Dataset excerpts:
━━━━━━━━━━
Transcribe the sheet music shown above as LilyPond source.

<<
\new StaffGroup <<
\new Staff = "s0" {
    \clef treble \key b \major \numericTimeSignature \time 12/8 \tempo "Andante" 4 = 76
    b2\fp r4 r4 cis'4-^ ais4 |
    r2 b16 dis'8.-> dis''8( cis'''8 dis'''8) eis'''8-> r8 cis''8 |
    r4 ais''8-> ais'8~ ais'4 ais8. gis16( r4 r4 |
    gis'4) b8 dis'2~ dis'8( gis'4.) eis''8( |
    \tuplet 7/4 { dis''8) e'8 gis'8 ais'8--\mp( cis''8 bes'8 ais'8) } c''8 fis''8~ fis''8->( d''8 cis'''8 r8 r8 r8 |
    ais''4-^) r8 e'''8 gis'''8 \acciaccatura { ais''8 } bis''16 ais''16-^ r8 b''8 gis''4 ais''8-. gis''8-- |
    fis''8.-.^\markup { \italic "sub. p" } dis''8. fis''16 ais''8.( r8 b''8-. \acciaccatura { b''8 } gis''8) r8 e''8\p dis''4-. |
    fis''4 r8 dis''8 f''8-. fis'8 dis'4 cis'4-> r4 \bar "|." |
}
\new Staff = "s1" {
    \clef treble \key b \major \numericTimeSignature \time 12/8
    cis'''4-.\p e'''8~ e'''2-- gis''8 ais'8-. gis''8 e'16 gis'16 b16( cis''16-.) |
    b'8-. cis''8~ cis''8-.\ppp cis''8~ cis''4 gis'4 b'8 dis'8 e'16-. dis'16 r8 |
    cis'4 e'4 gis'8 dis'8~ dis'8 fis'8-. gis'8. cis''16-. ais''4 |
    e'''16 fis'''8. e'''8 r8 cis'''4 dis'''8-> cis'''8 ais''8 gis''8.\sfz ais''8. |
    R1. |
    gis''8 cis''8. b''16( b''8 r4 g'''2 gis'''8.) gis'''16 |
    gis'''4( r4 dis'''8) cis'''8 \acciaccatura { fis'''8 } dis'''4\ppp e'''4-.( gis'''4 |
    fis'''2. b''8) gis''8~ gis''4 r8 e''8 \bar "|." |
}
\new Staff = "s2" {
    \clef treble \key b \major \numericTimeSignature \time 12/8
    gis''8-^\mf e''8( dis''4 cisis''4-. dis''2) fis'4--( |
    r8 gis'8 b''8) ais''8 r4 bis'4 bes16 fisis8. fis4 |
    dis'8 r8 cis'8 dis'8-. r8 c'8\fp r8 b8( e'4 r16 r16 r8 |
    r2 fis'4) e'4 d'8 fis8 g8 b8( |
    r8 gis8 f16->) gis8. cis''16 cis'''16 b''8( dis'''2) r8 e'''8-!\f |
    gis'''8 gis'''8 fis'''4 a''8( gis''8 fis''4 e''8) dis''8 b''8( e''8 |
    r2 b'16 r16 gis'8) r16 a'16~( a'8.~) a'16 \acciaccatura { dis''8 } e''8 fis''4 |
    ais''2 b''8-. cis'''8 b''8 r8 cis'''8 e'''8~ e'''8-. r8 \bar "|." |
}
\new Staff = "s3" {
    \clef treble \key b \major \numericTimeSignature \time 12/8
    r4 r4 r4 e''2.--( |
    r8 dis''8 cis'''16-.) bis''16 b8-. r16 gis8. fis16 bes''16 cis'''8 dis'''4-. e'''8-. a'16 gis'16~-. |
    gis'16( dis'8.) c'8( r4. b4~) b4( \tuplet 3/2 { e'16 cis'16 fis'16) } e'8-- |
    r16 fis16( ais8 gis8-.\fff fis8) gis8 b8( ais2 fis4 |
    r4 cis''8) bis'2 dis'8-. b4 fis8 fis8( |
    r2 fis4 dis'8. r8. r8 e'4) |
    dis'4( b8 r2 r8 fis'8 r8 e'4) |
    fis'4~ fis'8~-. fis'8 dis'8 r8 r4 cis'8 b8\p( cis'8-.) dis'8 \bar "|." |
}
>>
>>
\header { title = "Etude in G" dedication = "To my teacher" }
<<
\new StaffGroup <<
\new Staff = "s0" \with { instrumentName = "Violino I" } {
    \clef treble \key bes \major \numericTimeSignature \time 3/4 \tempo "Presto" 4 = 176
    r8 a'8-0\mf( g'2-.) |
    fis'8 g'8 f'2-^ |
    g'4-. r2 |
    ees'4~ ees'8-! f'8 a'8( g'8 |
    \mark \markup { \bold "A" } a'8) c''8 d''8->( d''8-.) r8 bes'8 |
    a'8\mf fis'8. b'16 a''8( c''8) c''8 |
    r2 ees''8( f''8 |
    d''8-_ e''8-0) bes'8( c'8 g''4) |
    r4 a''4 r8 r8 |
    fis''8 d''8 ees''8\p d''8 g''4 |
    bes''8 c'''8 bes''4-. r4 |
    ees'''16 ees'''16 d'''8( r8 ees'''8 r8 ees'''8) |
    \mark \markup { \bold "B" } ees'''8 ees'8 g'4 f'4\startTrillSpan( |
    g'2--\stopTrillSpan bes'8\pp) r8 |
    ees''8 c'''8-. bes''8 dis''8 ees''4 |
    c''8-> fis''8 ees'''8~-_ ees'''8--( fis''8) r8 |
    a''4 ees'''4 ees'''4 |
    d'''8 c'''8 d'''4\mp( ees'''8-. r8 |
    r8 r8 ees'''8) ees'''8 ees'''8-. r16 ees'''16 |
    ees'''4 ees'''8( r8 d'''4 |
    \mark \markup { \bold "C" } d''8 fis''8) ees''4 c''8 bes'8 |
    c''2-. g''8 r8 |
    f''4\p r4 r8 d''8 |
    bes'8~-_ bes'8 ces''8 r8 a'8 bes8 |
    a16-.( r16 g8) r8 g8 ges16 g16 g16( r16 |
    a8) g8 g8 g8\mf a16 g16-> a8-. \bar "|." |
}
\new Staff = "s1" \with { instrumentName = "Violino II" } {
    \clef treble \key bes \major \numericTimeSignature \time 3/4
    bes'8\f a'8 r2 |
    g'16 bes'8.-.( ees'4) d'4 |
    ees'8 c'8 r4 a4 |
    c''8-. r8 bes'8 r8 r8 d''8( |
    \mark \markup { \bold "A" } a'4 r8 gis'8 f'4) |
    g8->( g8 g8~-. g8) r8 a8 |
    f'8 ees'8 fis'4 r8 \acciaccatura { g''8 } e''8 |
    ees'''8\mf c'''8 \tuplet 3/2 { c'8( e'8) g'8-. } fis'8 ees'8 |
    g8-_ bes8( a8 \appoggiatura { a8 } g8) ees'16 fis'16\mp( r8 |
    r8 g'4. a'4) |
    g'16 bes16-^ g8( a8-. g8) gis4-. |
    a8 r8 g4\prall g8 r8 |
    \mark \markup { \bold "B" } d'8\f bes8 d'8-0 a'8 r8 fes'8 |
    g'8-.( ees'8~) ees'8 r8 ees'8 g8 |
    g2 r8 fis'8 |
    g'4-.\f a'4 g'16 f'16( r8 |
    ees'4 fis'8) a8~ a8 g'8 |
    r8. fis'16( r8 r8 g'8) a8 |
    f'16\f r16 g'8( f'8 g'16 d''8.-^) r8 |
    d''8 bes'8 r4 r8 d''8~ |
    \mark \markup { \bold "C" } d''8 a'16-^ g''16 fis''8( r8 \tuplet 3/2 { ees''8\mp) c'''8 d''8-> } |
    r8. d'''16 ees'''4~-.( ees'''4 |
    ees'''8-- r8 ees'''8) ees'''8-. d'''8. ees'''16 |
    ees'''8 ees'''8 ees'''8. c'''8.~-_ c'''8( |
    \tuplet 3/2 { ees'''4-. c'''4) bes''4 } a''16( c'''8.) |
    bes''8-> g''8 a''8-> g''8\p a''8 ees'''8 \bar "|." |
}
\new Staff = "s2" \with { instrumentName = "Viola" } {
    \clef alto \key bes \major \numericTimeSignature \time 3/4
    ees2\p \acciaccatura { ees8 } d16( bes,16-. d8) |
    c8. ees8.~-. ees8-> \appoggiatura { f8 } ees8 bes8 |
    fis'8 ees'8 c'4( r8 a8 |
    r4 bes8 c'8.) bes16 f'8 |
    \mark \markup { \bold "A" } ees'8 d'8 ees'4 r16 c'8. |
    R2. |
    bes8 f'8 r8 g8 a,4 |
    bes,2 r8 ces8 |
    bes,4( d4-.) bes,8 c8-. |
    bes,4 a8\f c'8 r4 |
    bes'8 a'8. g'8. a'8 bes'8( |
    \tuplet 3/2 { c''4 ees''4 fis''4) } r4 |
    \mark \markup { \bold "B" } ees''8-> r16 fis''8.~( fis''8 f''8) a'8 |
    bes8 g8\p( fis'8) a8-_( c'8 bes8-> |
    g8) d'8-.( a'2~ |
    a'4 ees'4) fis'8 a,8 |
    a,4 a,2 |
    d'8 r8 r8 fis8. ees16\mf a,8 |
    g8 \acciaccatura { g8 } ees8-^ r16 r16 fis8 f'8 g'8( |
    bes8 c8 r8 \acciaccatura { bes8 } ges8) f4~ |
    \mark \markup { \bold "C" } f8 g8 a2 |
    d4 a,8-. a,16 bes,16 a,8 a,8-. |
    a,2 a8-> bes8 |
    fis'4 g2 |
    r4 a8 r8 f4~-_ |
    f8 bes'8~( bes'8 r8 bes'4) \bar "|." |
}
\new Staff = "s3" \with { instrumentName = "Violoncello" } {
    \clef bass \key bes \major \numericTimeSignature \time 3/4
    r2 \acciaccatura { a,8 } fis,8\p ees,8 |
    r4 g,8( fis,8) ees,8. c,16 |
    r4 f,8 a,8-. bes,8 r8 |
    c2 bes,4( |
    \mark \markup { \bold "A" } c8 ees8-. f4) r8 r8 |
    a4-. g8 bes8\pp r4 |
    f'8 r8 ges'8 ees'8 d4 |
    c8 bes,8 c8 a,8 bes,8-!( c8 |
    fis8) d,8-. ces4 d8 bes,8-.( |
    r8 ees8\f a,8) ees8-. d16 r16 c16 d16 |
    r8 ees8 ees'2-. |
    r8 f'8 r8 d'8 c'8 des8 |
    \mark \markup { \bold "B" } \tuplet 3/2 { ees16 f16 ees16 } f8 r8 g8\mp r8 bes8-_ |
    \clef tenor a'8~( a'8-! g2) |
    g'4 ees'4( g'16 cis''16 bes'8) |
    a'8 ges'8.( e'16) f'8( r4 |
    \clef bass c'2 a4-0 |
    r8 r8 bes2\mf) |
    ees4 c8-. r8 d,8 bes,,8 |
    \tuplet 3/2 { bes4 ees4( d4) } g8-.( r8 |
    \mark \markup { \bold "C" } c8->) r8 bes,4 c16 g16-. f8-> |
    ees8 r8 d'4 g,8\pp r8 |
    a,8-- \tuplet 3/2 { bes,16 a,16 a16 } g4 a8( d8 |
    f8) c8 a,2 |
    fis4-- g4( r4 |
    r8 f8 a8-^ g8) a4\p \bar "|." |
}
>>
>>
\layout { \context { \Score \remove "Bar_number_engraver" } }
━━━━━━━━━━
- [Task instructions] Please show every line of the listing above that contains the string "with".

- [Response]
\new Staff = "s0" \with { instrumentName = "Violino I" } {
\new Staff = "s1" \with { instrumentName = "Violino II" } {
\new Staff = "s2" \with { instrumentName = "Viola" } {
\new Staff = "s3" \with { instrumentName = "Violoncello" } {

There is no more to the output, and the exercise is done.